* **GOAL OF THE EXERCISE**
Your answer should contain only the lines from the top of the data below down through the one with "świeca (niebieski) (350", transcribed exactly and without pictures; please include nothing more.

* **SOURCE DATA**
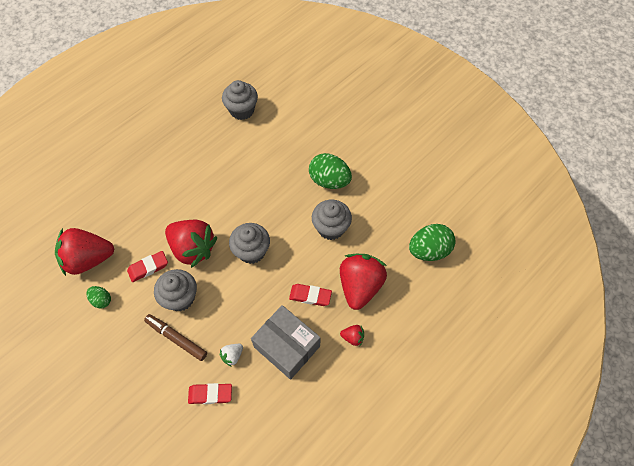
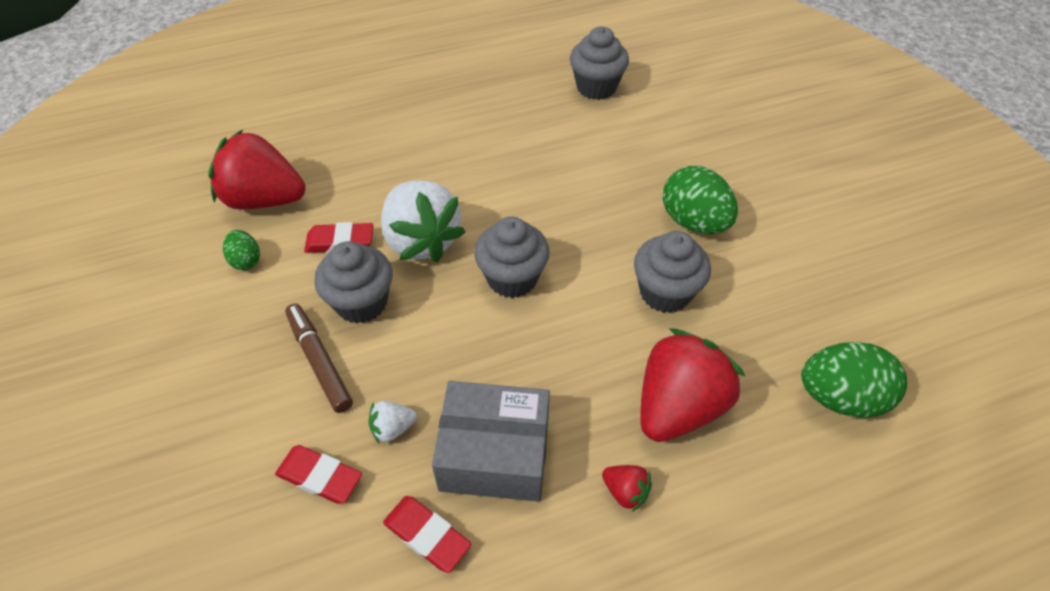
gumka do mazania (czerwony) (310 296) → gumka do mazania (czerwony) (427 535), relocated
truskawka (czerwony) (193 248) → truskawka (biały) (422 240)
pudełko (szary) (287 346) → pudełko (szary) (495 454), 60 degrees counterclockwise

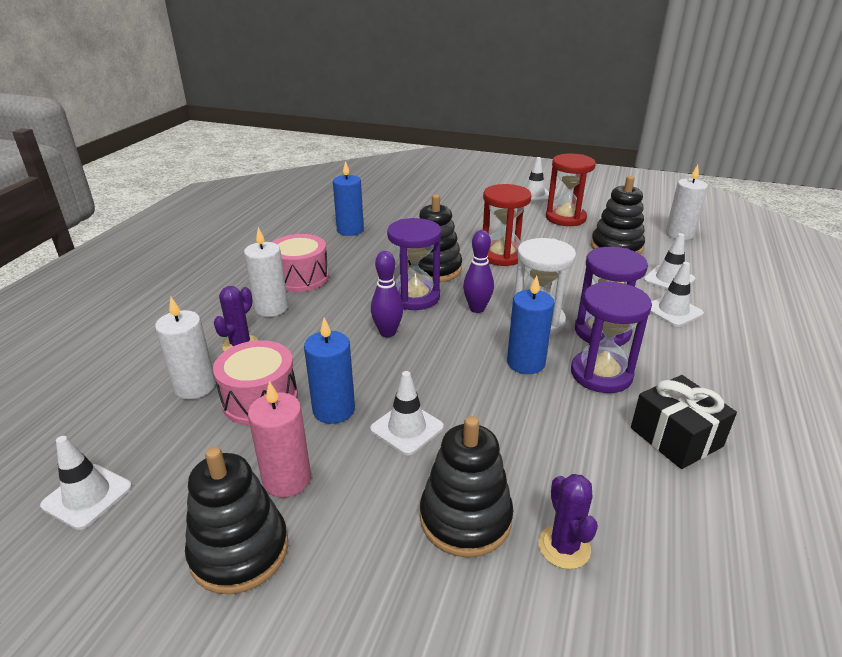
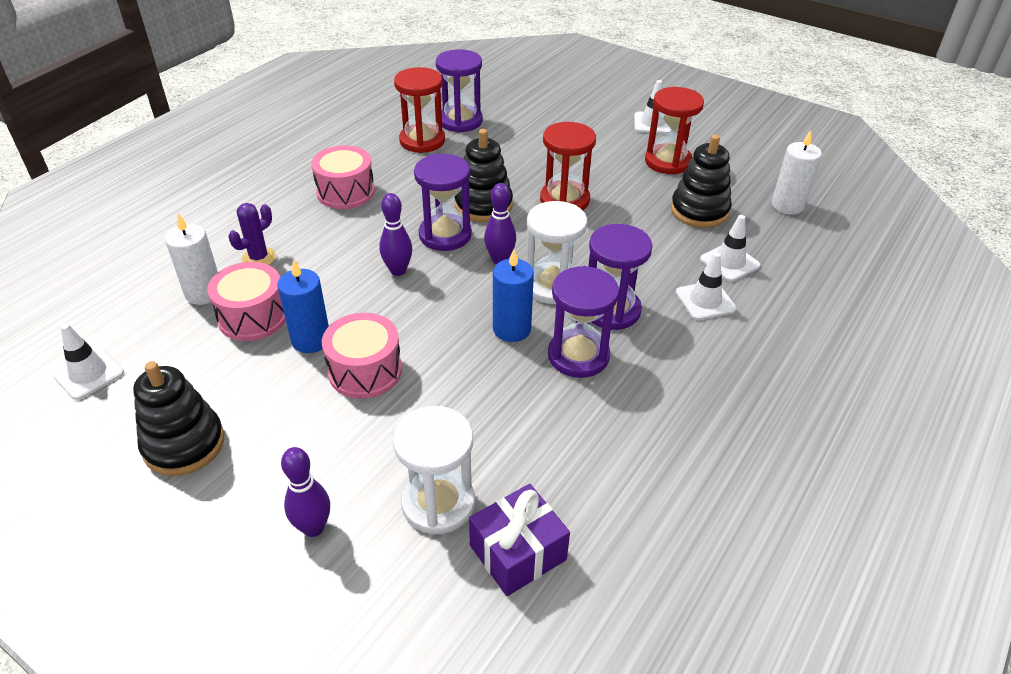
świeca (biały) (271 308) → -
świeca (różowy) (287 479) → -
zabawka nakładanka (czarny) (465 518) → -
prezent (czarny) (676 437) → -
- → kręgiel (fioletowy) (313 527)
- → klepsydra (fioletowy) (460 121)
- → prezent (fioletowy) (517 552)
świeca (niebieski) (350 230) → klepsydra (czerwony) (422 141)
pachołek (biały) (407 428) → bęben (różowy) (365 371)
kaktus (fioletowy) (564 547) → klepsydra (biały) (438 503)

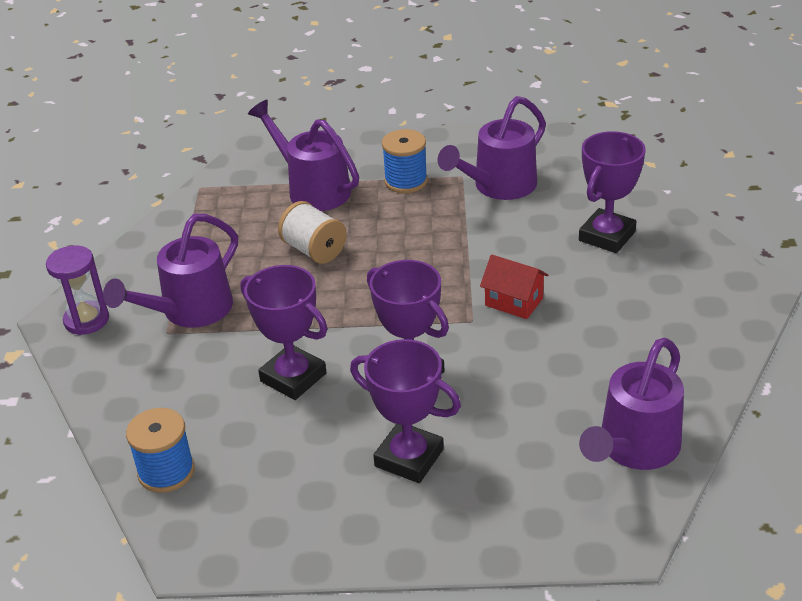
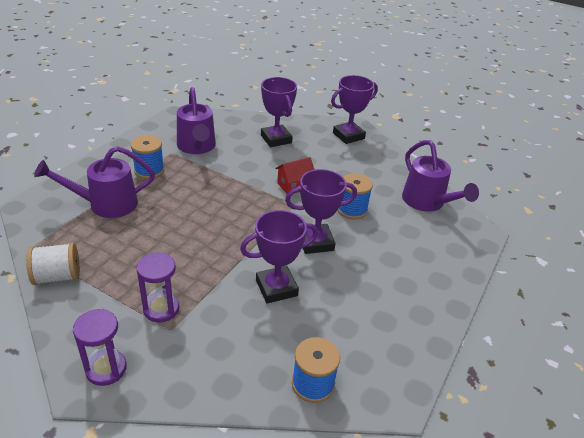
- → szpulka (niebieski) (352 210)
szpulka (biały) (314 250) → szpulka (biały) (57 276), relocated
puchar (fioletowy) (409 458) → puchar (fioletowy) (348 136), relocated
konewka (fioletowy) (189 311) → klepsydra (fioletowy) (161 309)

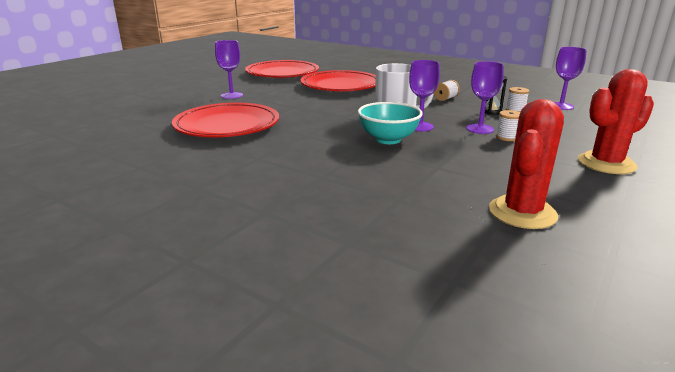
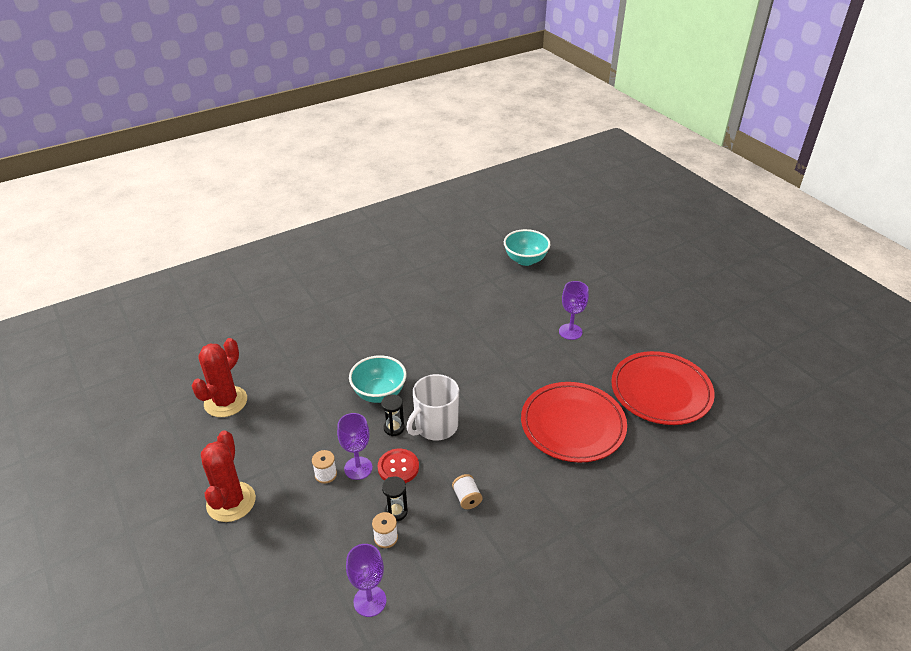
talerz (czerwony) (227 125) → -
- → guzik (czerwony) (398 467)
- → miska (turkusowy) (525 260)
kielich (fioletowy) (420 126) → klepsydra (czarny) (394 428)
kaktus (czerwony) (522 213) → kaktus (czerwony) (226 402), 60 degrees clockwise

* **EXPECTED OUTPUT**
gumka do mazania (czerwony) (310 296) → gumka do mazania (czerwony) (427 535), relocated
truskawka (czerwony) (193 248) → truskawka (biały) (422 240)
pudełko (szary) (287 346) → pudełko (szary) (495 454), 60 degrees counterclockwise

świeca (biały) (271 308) → -
świeca (różowy) (287 479) → -
zabawka nakładanka (czarny) (465 518) → -
prezent (czarny) (676 437) → -
- → kręgiel (fioletowy) (313 527)
- → klepsydra (fioletowy) (460 121)
- → prezent (fioletowy) (517 552)
świeca (niebieski) (350 230) → klepsydra (czerwony) (422 141)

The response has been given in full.